WHAT THE EXERCISE ASKS.
Below are entries. Copy exactly the lines running from the line that holds "R8: 110 (GND, N_33) -> 82k (GND, N_33)" to the line that holds "U29: buffer 74HC125", with both ends included.

PROVIDED DATA.

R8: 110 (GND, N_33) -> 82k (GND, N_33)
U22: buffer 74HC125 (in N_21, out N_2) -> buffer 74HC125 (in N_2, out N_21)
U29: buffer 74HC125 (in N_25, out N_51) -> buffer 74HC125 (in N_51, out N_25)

--

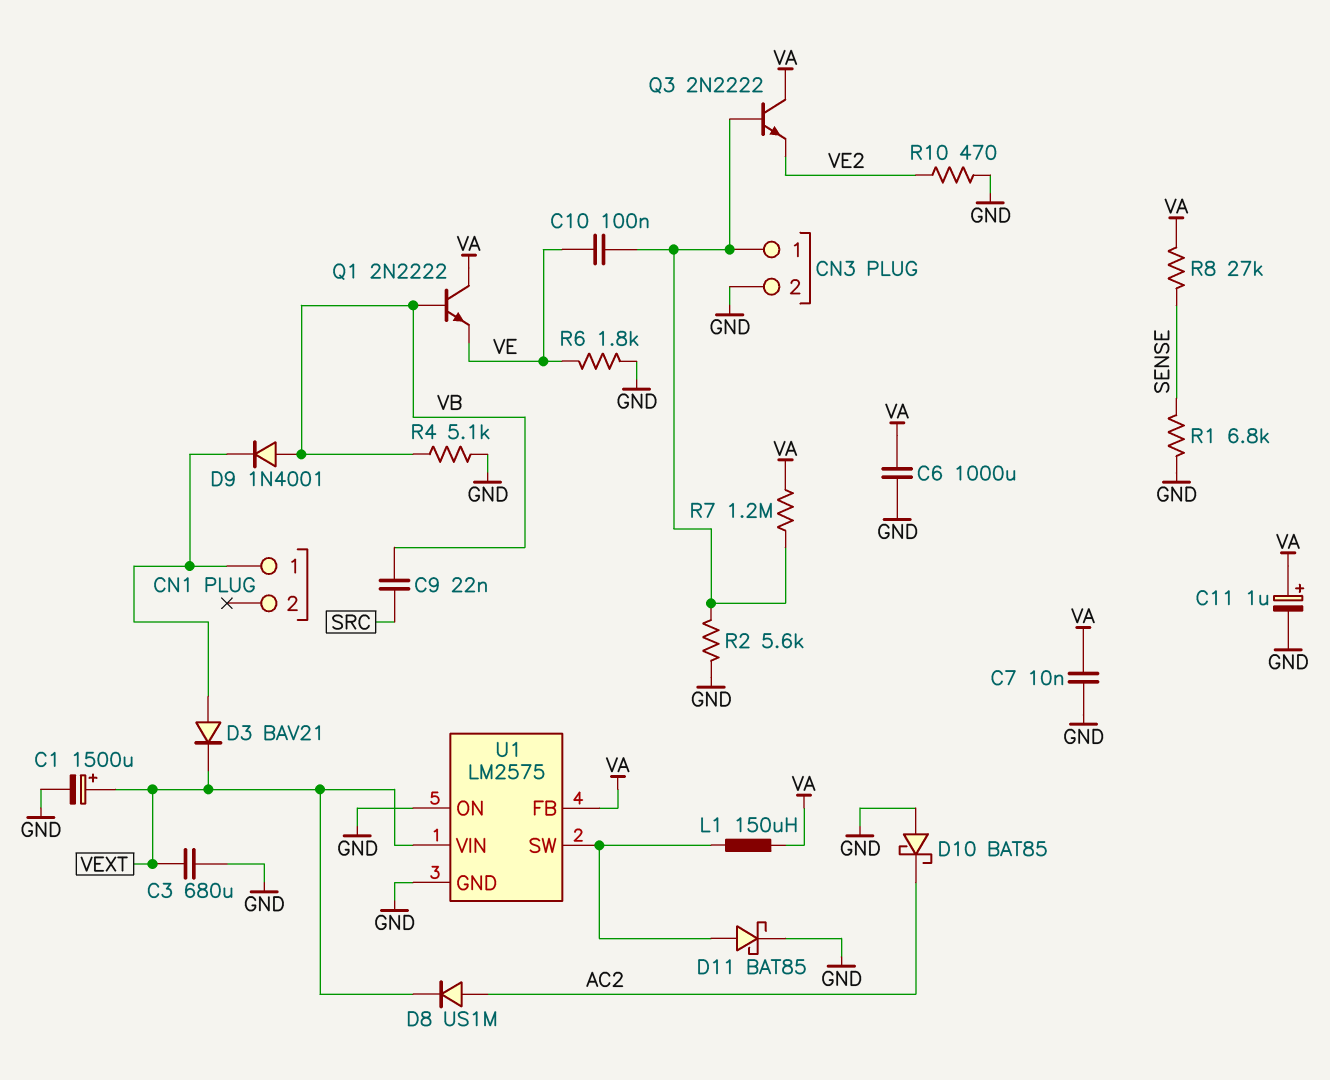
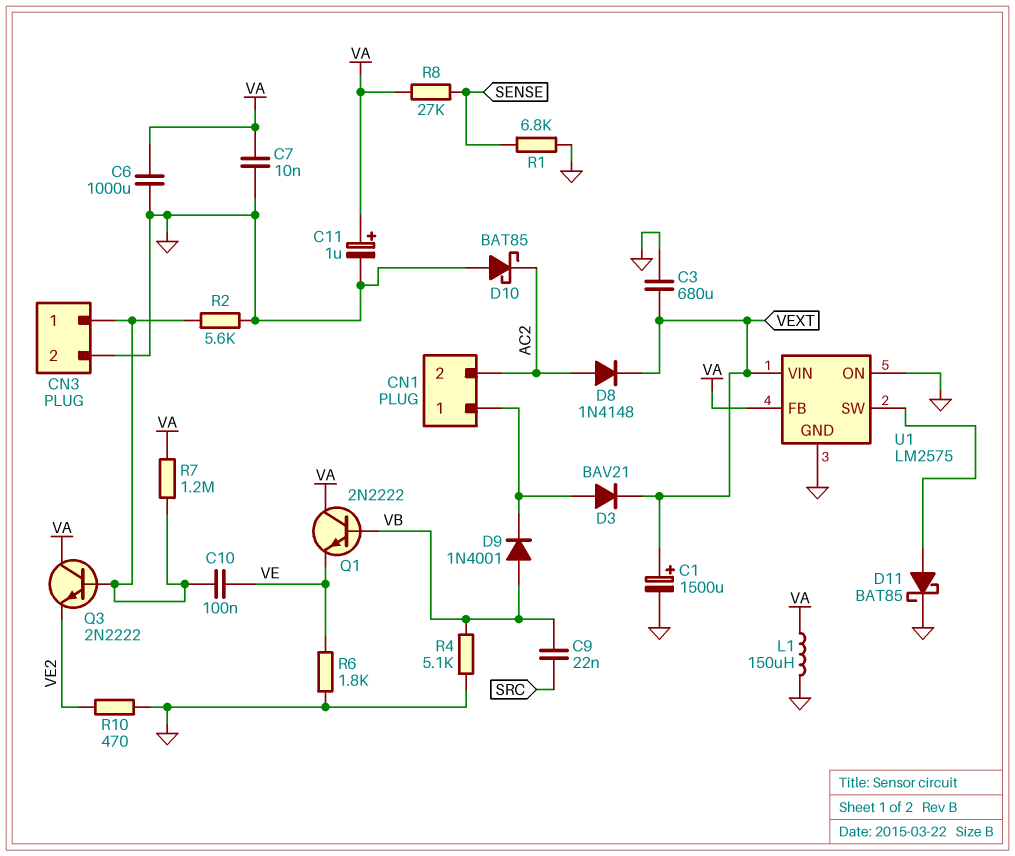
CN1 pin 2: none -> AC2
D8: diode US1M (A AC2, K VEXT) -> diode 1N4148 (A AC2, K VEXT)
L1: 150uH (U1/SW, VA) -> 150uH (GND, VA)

...

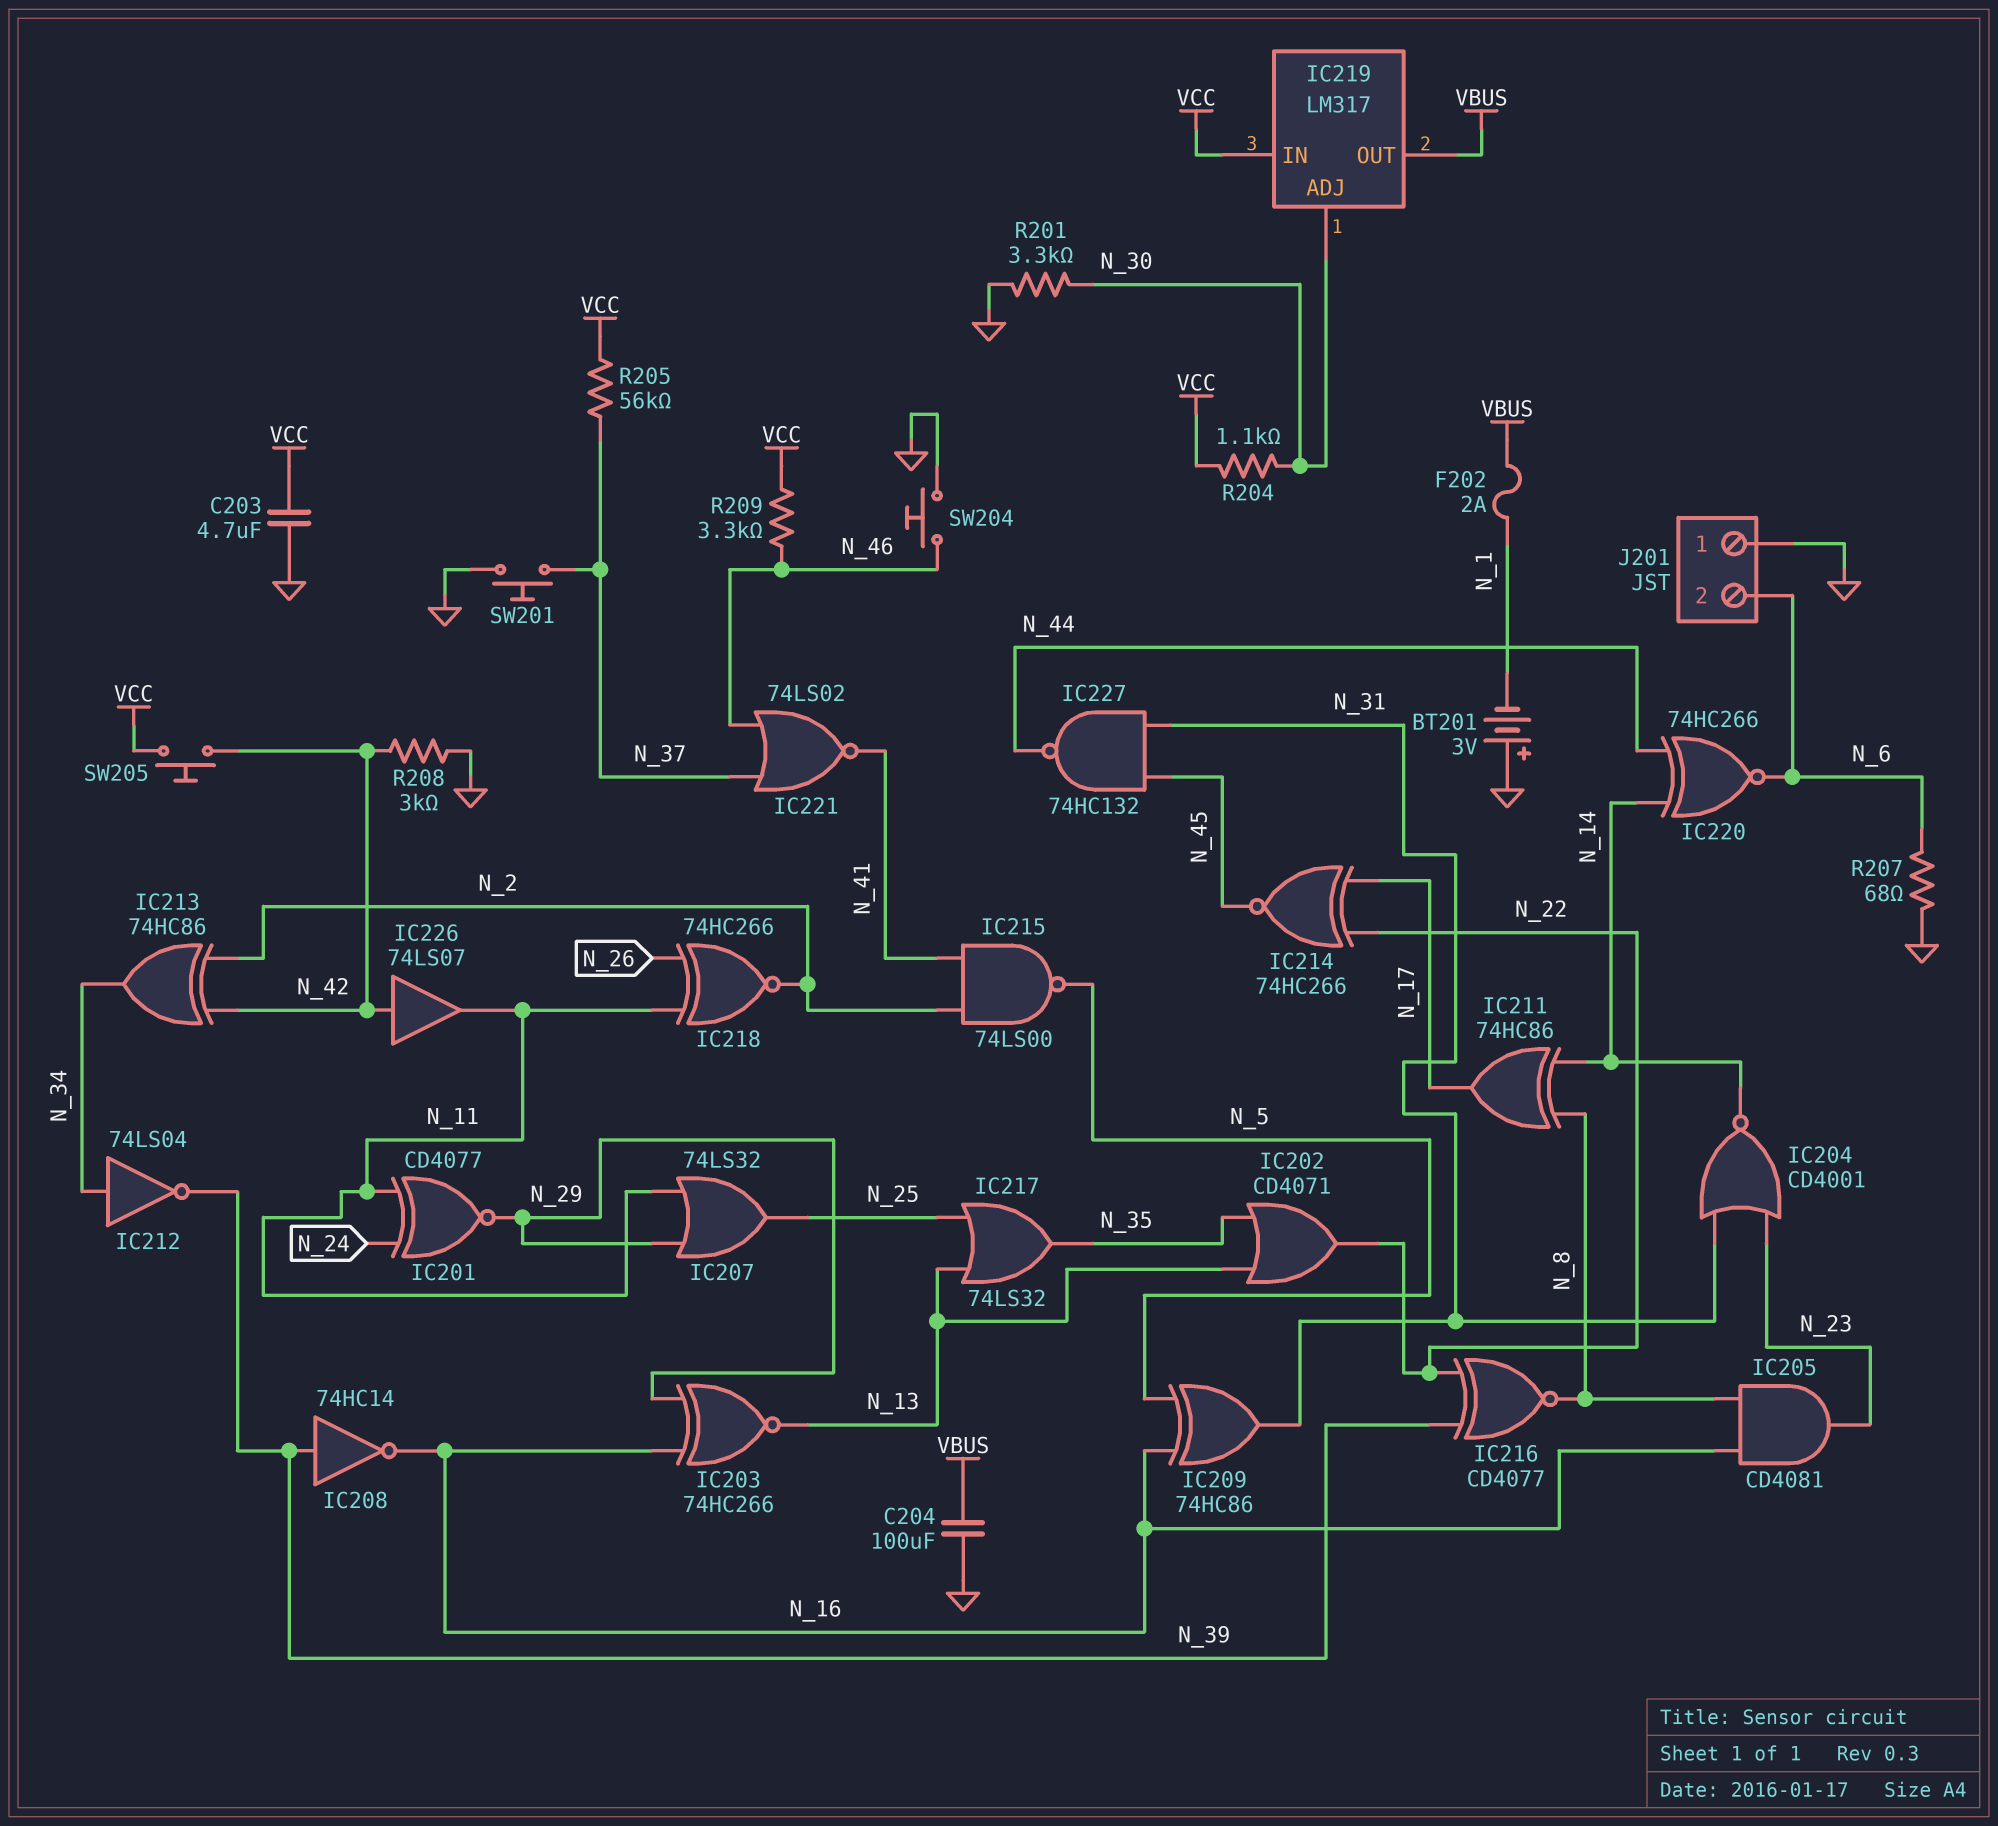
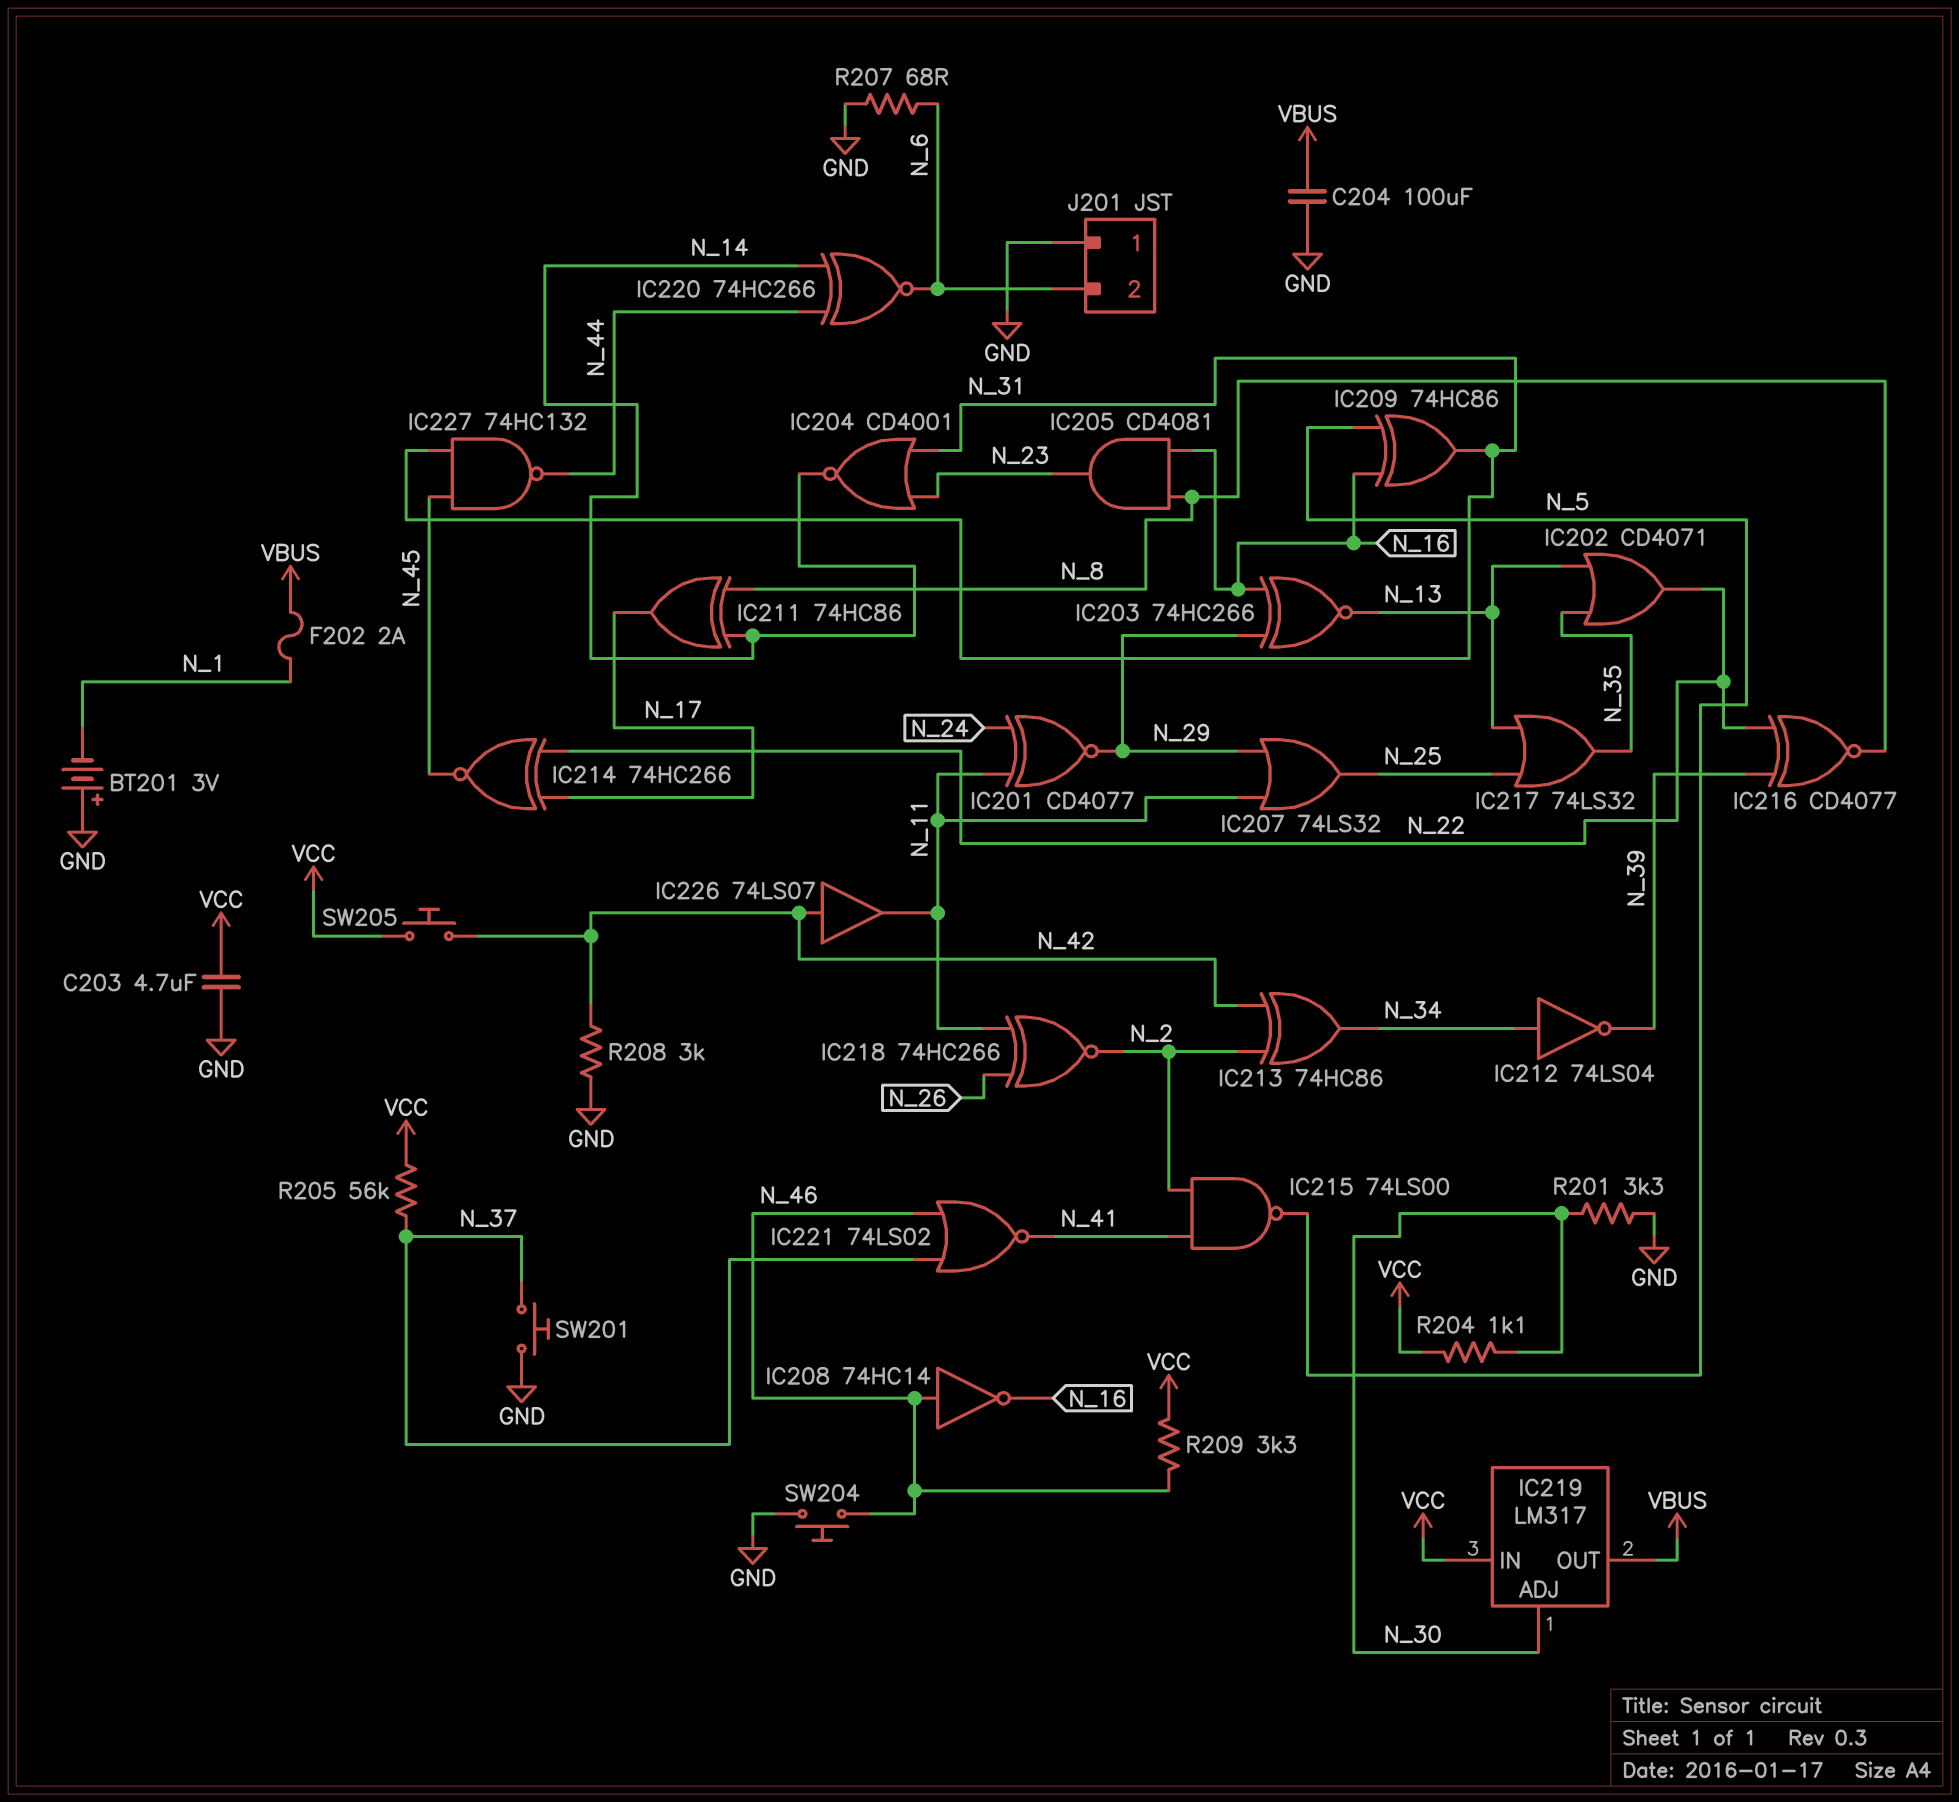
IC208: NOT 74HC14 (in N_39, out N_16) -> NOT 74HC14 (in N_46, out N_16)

OUTPUT FOR THIS TASK.
R8: 110 (GND, N_33) -> 82k (GND, N_33)
U22: buffer 74HC125 (in N_21, out N_2) -> buffer 74HC125 (in N_2, out N_21)
U29: buffer 74HC125 (in N_25, out N_51) -> buffer 74HC125 (in N_51, out N_25)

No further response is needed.